_Stored data_:
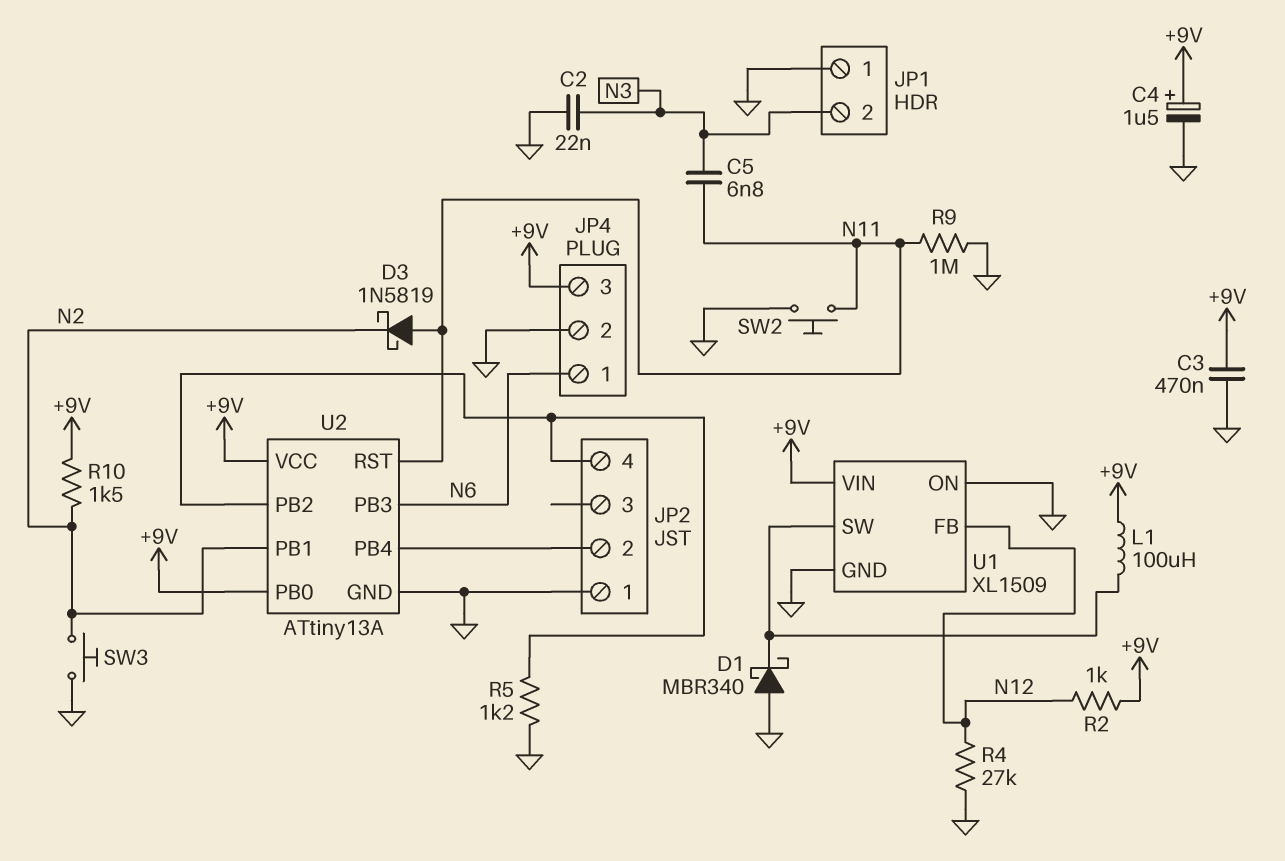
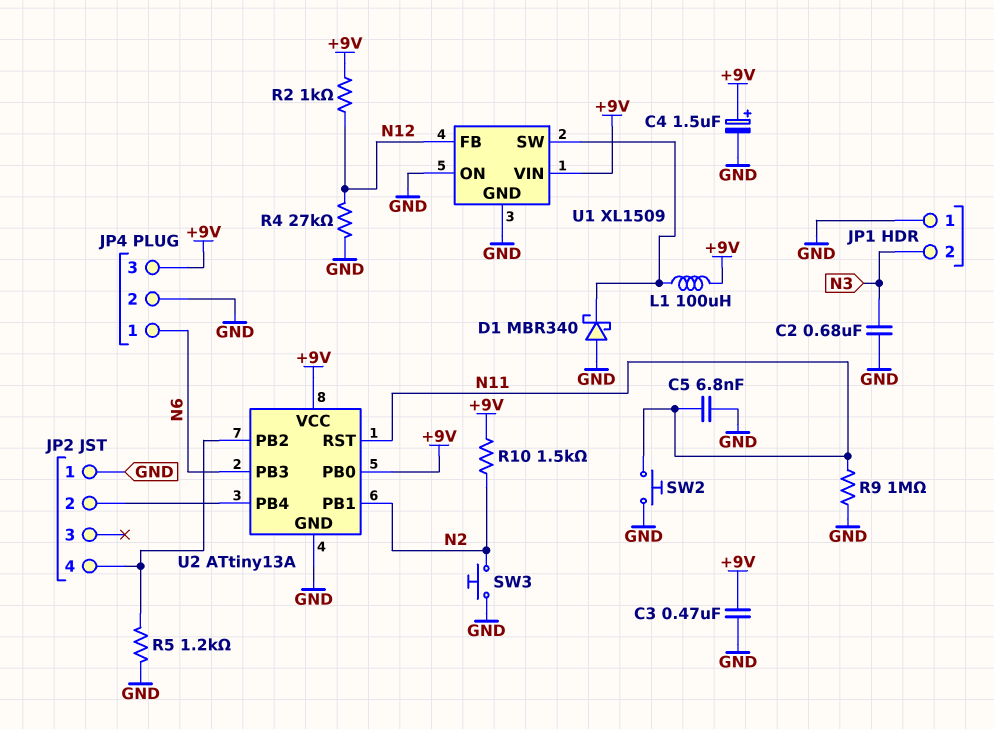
C2: 22nF (GND, N3) -> 680nF (GND, N3)
C5: 6.8nF (N3, N11) -> 6.8nF (GND, N11)
D3: schottky 1N5819 (A N11, K N2) -> none

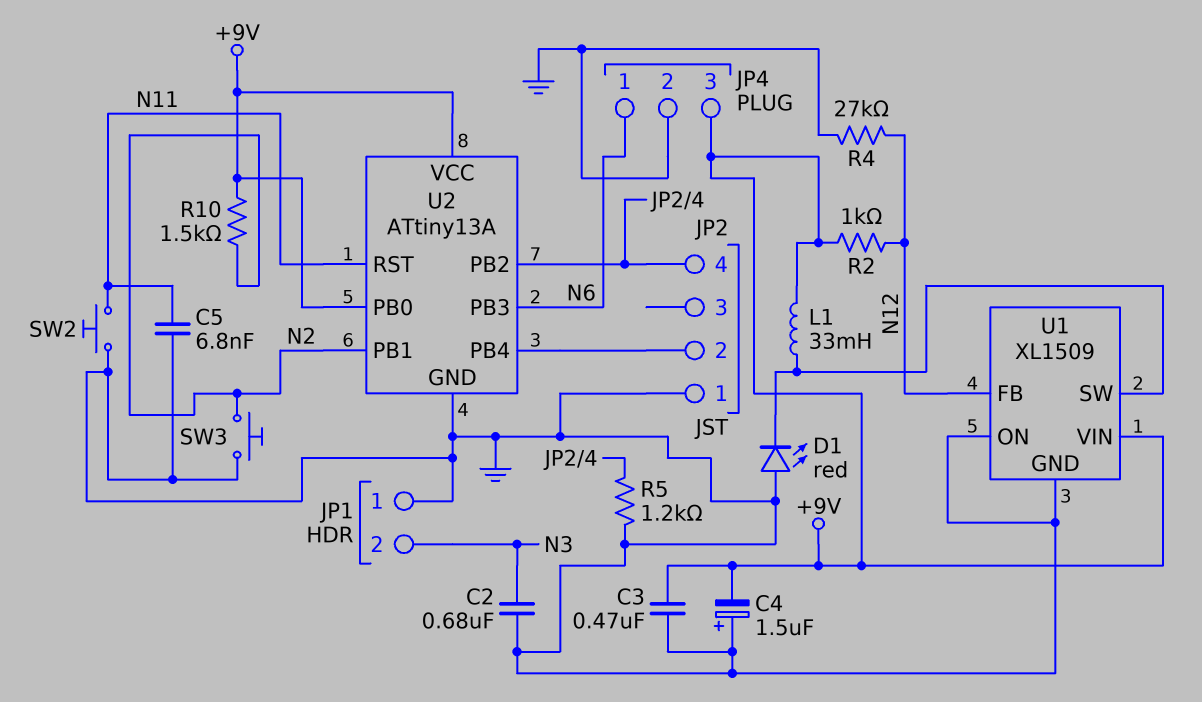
C4: 1.5uF (plus +9V, minus GND) -> 1.5uF (plus GND, minus +9V)
D1: schottky MBR340 (A GND, K U1/SW) -> LED red (A GND, K U1/SW)
L1: 100uH (+9V, U1/SW) -> 33mH (+9V, U1/SW)
R9: 1M (GND, N11) -> none

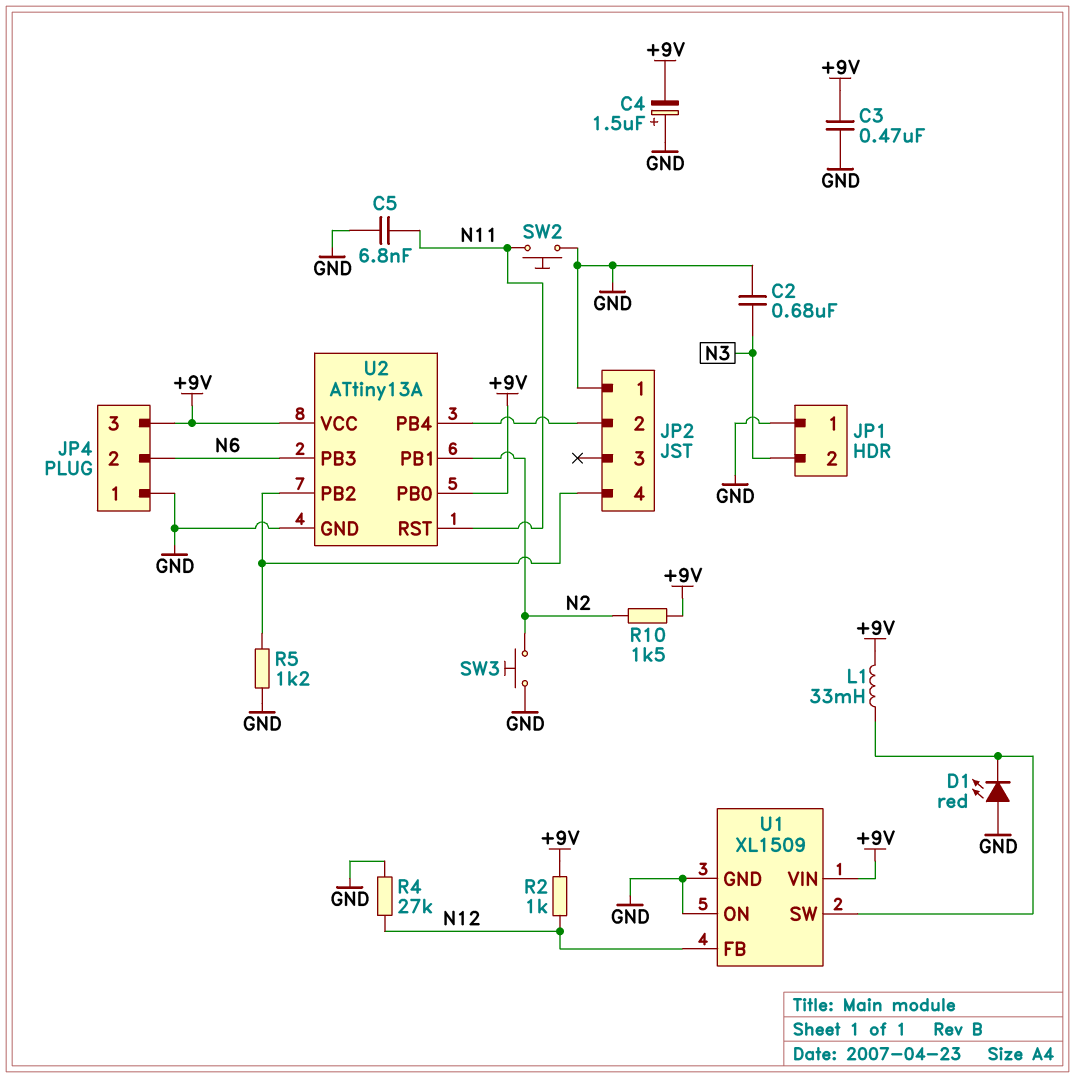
JP4 pin 1: N6 -> GND
JP4 pin 2: GND -> N6

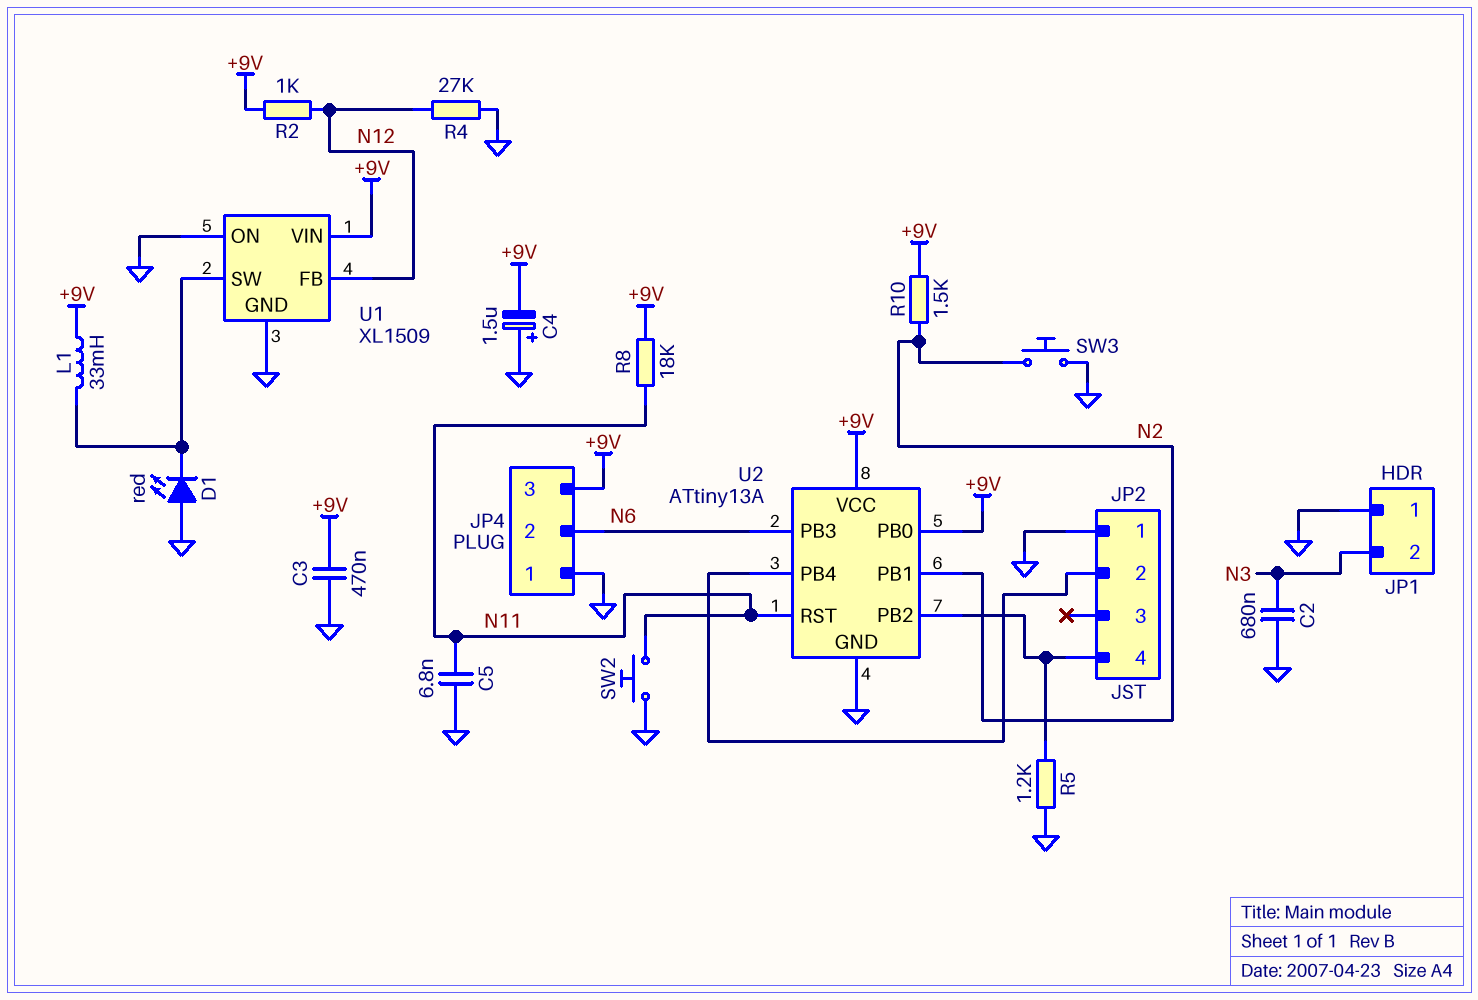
R8: none -> 18k (+9V, N11)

_What you have to do_: Output all the entries exactly, minus any pictures.

_Solution below_:
C2: 22nF (GND, N3) -> 680nF (GND, N3)
C5: 6.8nF (N3, N11) -> 6.8nF (GND, N11)
D3: schottky 1N5819 (A N11, K N2) -> none

C4: 1.5uF (plus +9V, minus GND) -> 1.5uF (plus GND, minus +9V)
D1: schottky MBR340 (A GND, K U1/SW) -> LED red (A GND, K U1/SW)
L1: 100uH (+9V, U1/SW) -> 33mH (+9V, U1/SW)
R9: 1M (GND, N11) -> none

JP4 pin 1: N6 -> GND
JP4 pin 2: GND -> N6

R8: none -> 18k (+9V, N11)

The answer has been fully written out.